Only the lines below from the one with "purple circle: (565, 516)" through the one with "gray hexagon: (104, 186)" are to be written out, exactly and without any images.

Records from a data collection
• • •

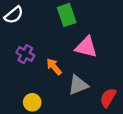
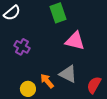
orange arrow: (54, 67) -> (47, 81), moved
gray triangle: (78, 85) -> (68, 74), turned 48

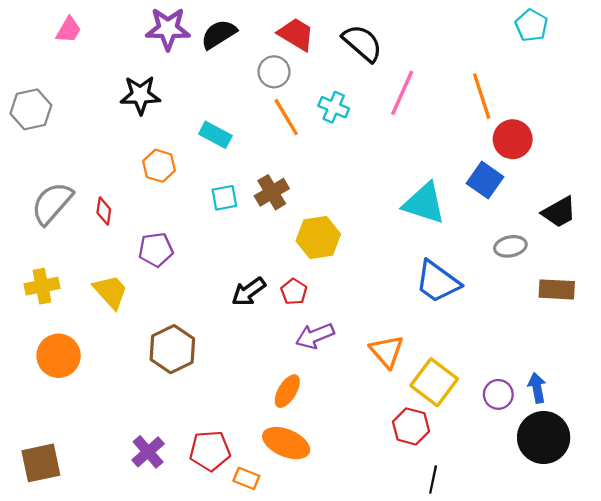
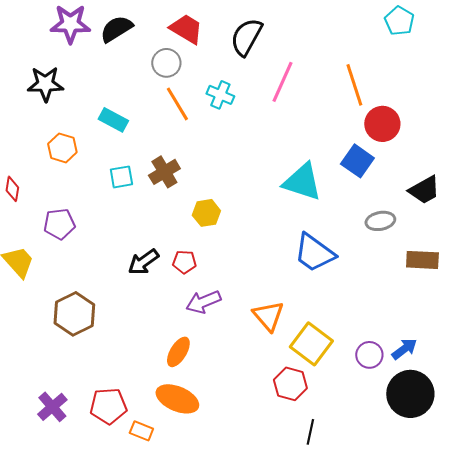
black semicircle: (362, 43) -> (246, 37), turned -102
yellow hexagon: (318, 238) -> (206, 213), size x0.7
red pentagon: (294, 292) -> (184, 262), turned -30
blue arrow: (537, 388) -> (404, 349), turned 64

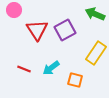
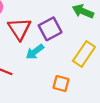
cyan arrow: (51, 68) -> (35, 52), moved

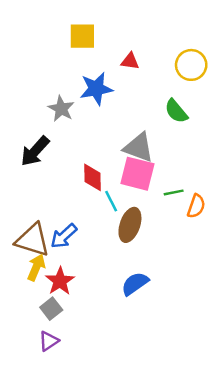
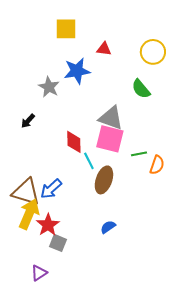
black arrow: (35, 151) -> (28, 121), size x0.6
yellow arrow: (36, 267) -> (29, 214), size x1.4
blue semicircle: (135, 284) -> (108, 227), size x0.7
gray square: (51, 309) -> (58, 243), moved, turned -30

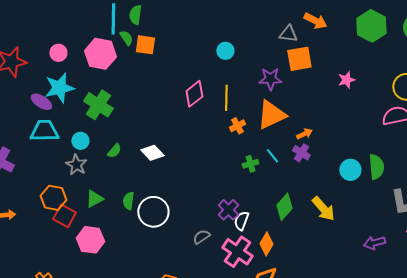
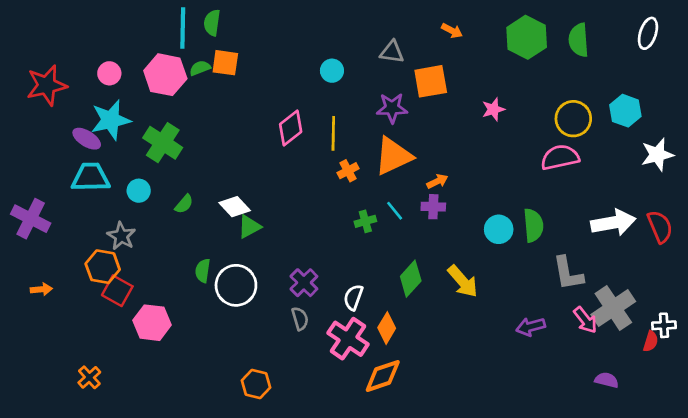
orange arrow: (315, 21) -> (452, 31), size x0.7
gray triangle: (288, 34) -> (392, 52), moved
green semicircle: (126, 38) -> (200, 68), moved, turned -77
purple cross: (301, 153) -> (433, 207), turned -30
gray star: (76, 165) -> (121, 236), moved
green triangle: (94, 199) -> (249, 227), moved
purple cross: (228, 210) -> (304, 283), moved
gray semicircle: (201, 237) -> (300, 319), turned 108

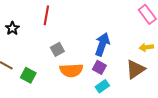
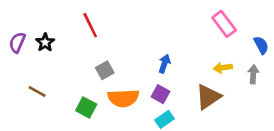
red line: (46, 15) -> (90, 25), turned -36
blue arrow: (102, 44) -> (164, 64), size x0.6
green square: (28, 75) -> (86, 107), moved

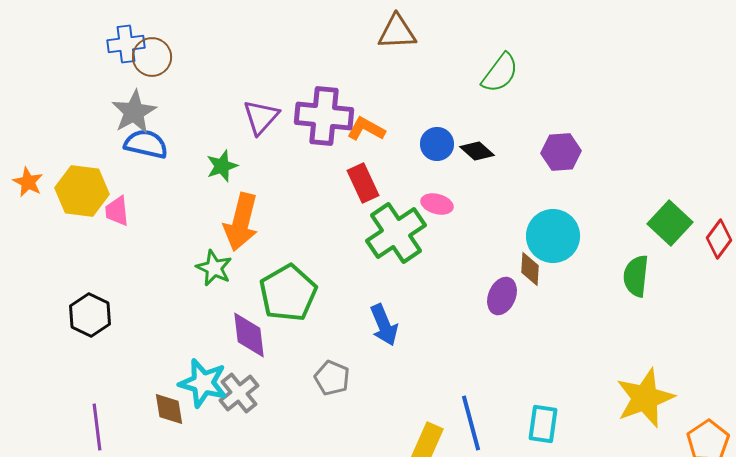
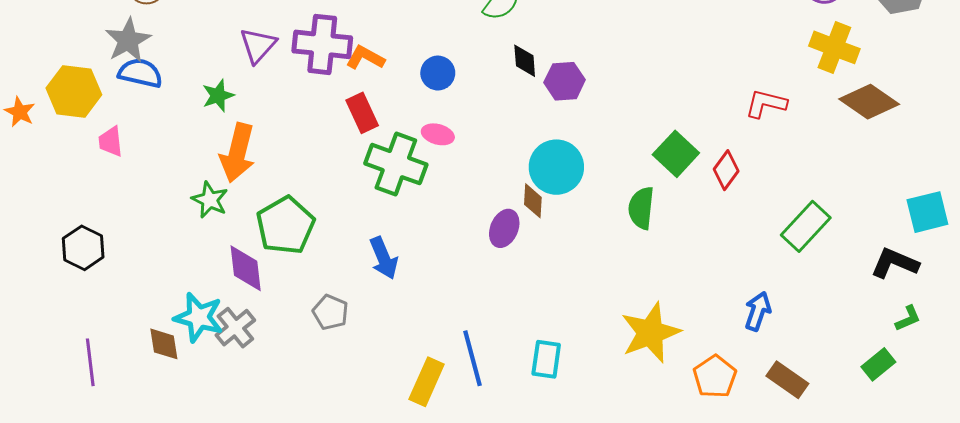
black diamond: (477, 151) -> (525, 61), moved, turned 44
yellow hexagon: (82, 191) -> (74, 91), moved
green cross: (396, 233) -> (396, 164), turned -36

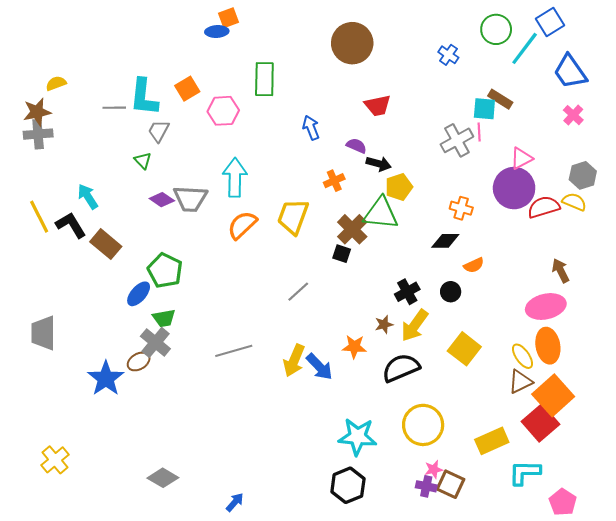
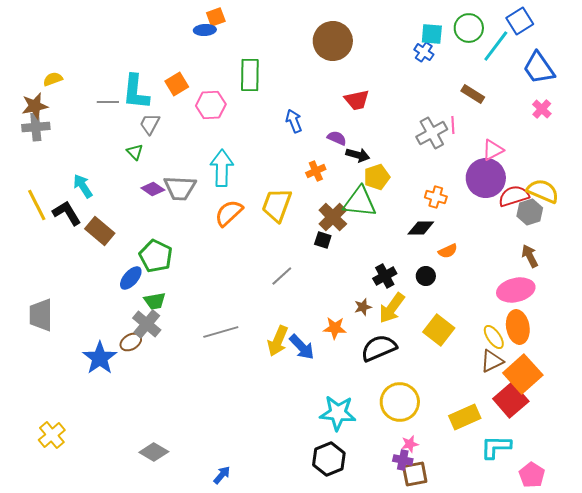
cyan square: (484, 109) -> (432, 34), moved
gray hexagon: (583, 175) -> (530, 212), moved
yellow semicircle: (574, 202) -> (543, 191), size x1.4
brown square: (451, 484) -> (415, 474), moved, turned -36

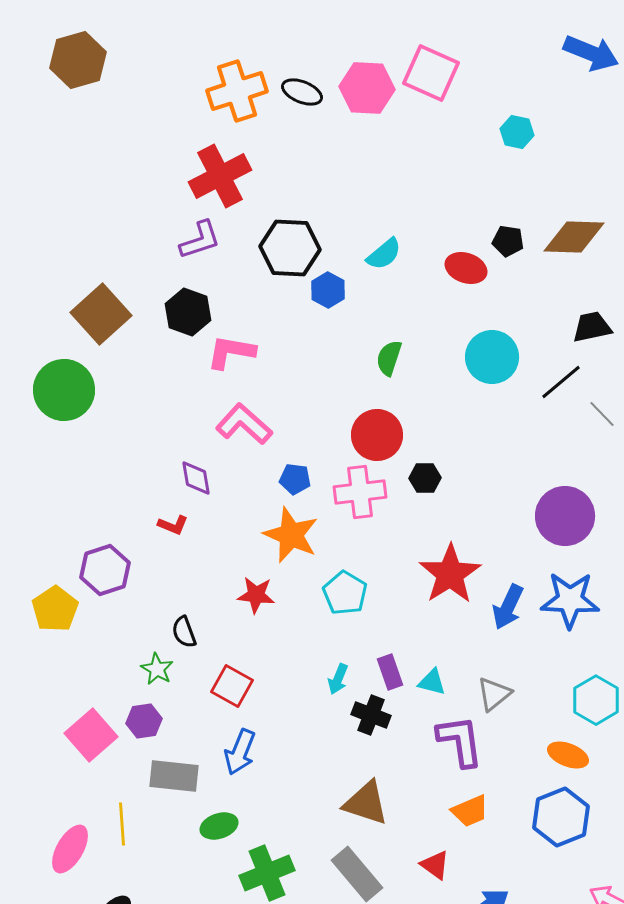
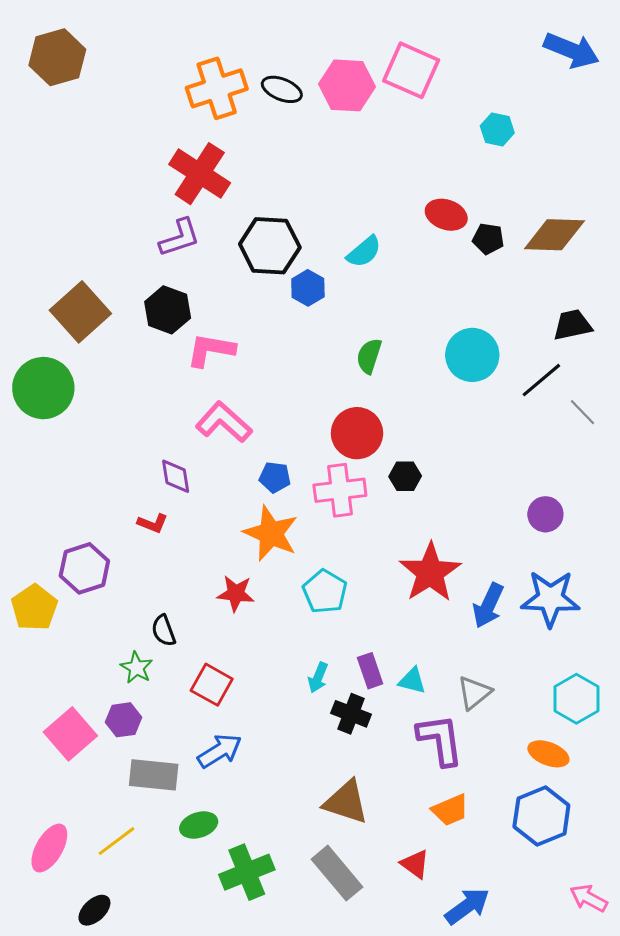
red cross: (220, 176) -> (200, 174), turned -30
red ellipse: (466, 268) -> (446, 215), moved
purple circle: (565, 516) -> (545, 514), size x0.6
blue arrow: (240, 752) -> (220, 751), turned -144
yellow line: (122, 824) -> (116, 841), moved, turned 57

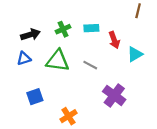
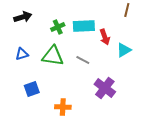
cyan rectangle: (91, 28) -> (84, 26), size x1.5
black arrow: (30, 35) -> (23, 17), moved
orange cross: (68, 116) -> (63, 107), turned 35

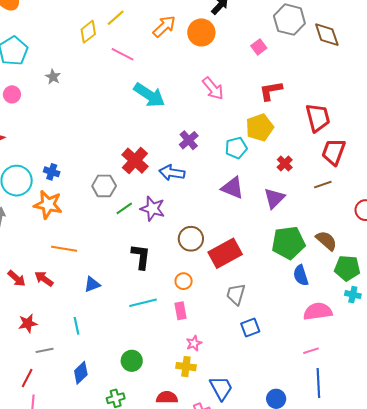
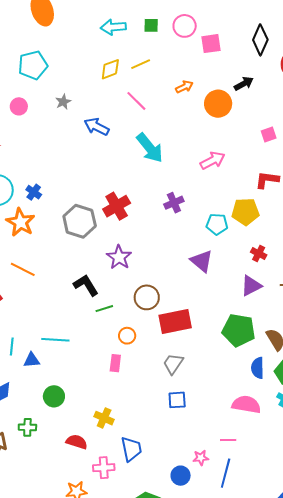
orange arrow: (164, 26) -> (184, 87), size x0.7
pink arrow: (213, 88) -> (213, 160), turned -95
red cross: (285, 164) -> (259, 253), turned -35
blue arrow: (172, 173) -> (97, 127), moved
gray hexagon: (104, 186) -> (80, 221), size x1.4
purple triangle: (274, 198) -> (251, 286), moved
green line: (124, 208) -> (104, 309), moved
black L-shape: (141, 257) -> (86, 285), moved, turned -56
blue semicircle: (301, 275) -> (258, 368), moved
blue triangle: (92, 284) -> (32, 360), moved
cyan line: (143, 303) -> (55, 340), moved
pink star: (194, 343) -> (201, 458), moved

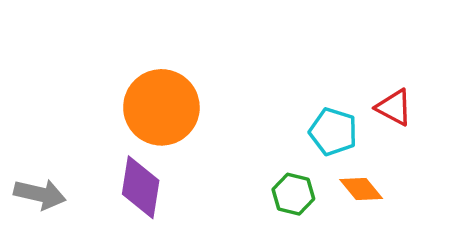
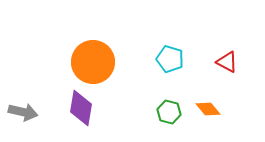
cyan pentagon: (333, 132) -> (170, 59), moved

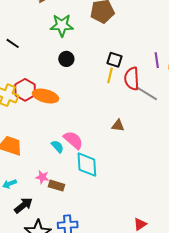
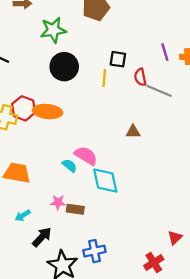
black circle: (66, 59) -> (64, 67), size x1.6
yellow line: (110, 75) -> (104, 78), moved
red semicircle: (132, 79) -> (140, 77), size x0.7

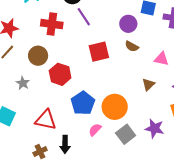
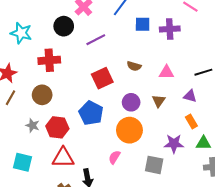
purple line: (84, 17) -> (96, 40), moved, turned -72
purple circle: (128, 24) -> (131, 102), moved
red hexagon: (60, 74) -> (57, 127), moved
blue pentagon: (83, 103) -> (91, 113), moved
gray square: (126, 134) -> (154, 165), moved, turned -30

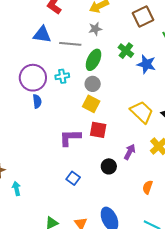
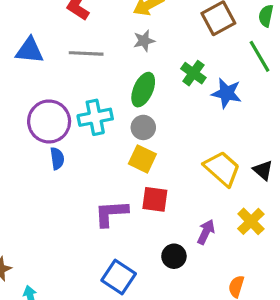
blue triangle: (42, 34) -> (30, 50), moved
gray line: (70, 44) -> (86, 53), moved
cyan cross: (62, 76) -> (95, 117), size x1.5
blue square: (73, 178) -> (119, 277), size x1.5

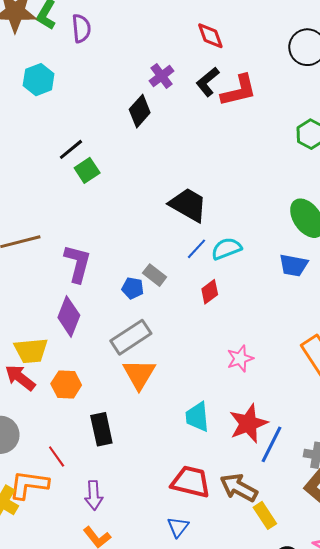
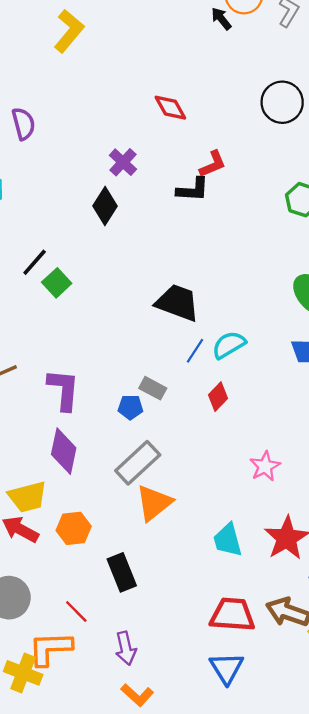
black L-shape: (208, 82) -> (193, 190), moved, turned -128
red L-shape: (239, 91) -> (213, 164), size x0.7
orange triangle: (139, 374) -> (154, 503), turned 30
blue triangle: (178, 527) -> (227, 668), size x1.4

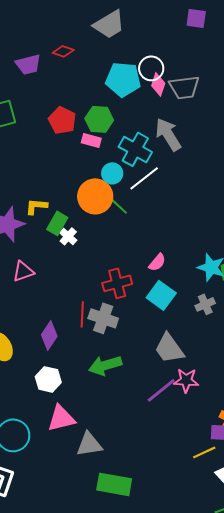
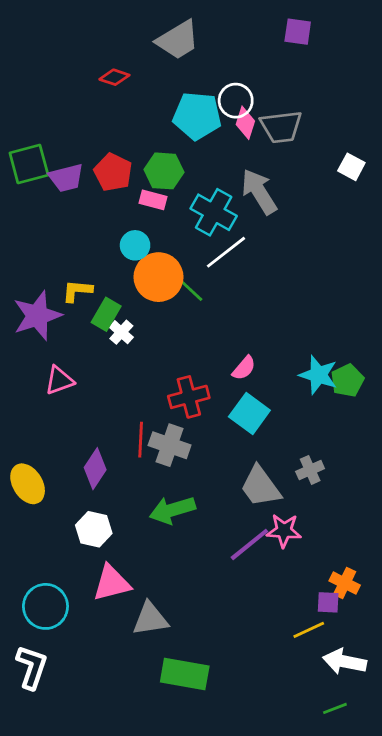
purple trapezoid: (28, 64) -> (66, 178), moved
cyan circle: (112, 173) -> (135, 245), moved
gray cross: (205, 304) -> (310, 470), moved

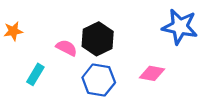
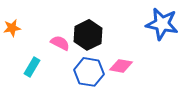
pink diamond: (152, 73) -> (121, 66), moved

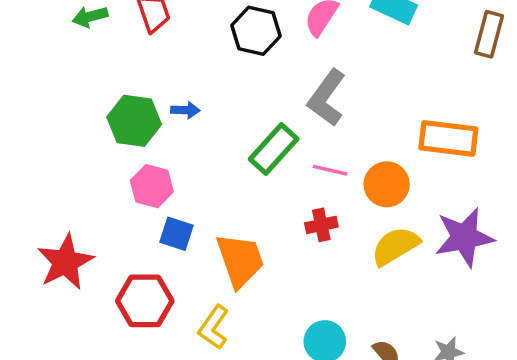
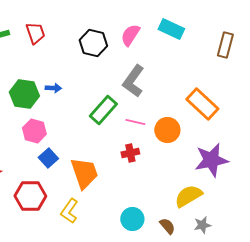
orange rectangle: (448, 138) -> (202, 104), turned 36
blue square: (177, 234) -> (48, 158), turned 30
yellow semicircle: (395, 246) -> (188, 196), moved

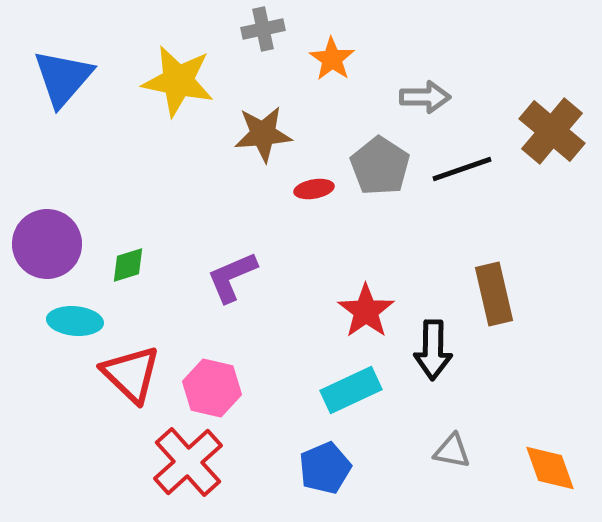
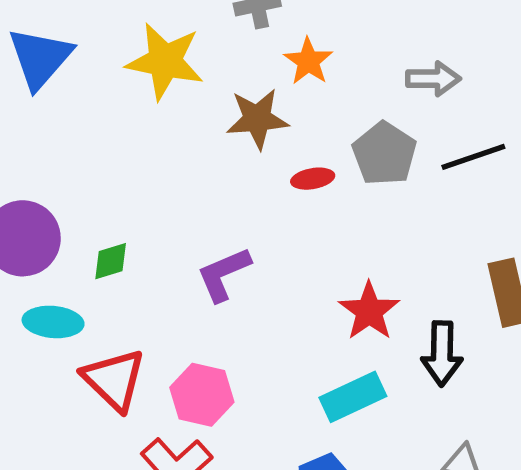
orange star: (332, 59) -> (308, 61), moved

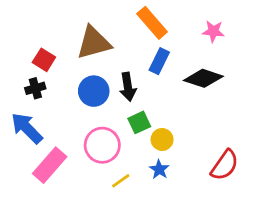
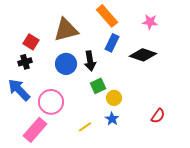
pink circle: (102, 145) -> (51, 102), moved
pink rectangle: (50, 165) -> (35, 130), moved
red semicircle: (225, 165) -> (158, 116), size x0.7

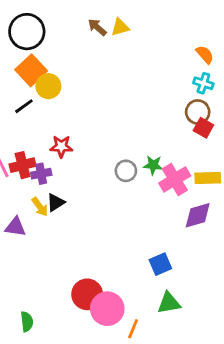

• • •

▸ **Final answer**
purple circle: (565, 516) -> (545, 514), size x0.6
blue arrow: (240, 752) -> (220, 751), turned -144
yellow line: (122, 824) -> (116, 841), moved, turned 57

cyan rectangle: (91, 28) -> (84, 26), size x1.5
black arrow: (30, 35) -> (23, 17), moved
orange cross: (68, 116) -> (63, 107), turned 35

orange arrow: (164, 26) -> (184, 87), size x0.7
pink arrow: (213, 88) -> (213, 160), turned -95
red cross: (285, 164) -> (259, 253), turned -35
blue arrow: (172, 173) -> (97, 127), moved
gray hexagon: (104, 186) -> (80, 221), size x1.4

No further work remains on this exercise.